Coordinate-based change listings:
+--
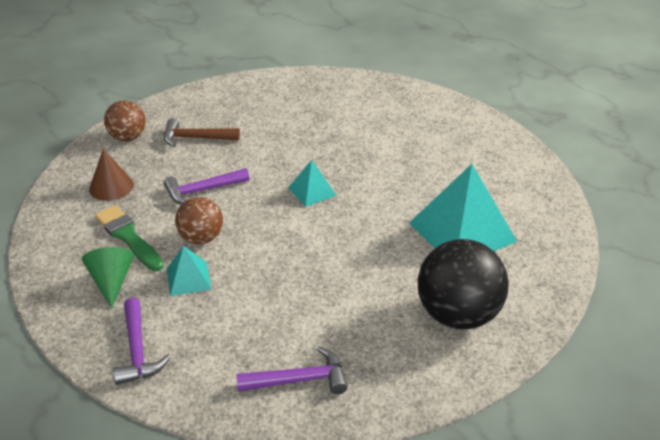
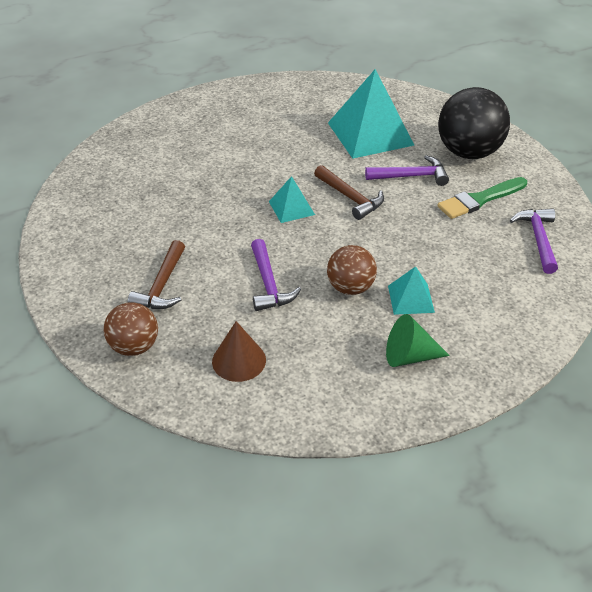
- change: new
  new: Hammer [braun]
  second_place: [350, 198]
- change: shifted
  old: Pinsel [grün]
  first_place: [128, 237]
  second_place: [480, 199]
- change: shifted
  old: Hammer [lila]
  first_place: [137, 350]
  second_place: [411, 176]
+--
PROBLEM REQUIREMENTS:
Search the entries for the line holding "old: Hammer [lila]". Return that line and the ones after it through the last, exactly.

EXPECTED OUTPUT:
  old: Hammer [lila]
  first_place: [137, 350]
  second_place: [411, 176]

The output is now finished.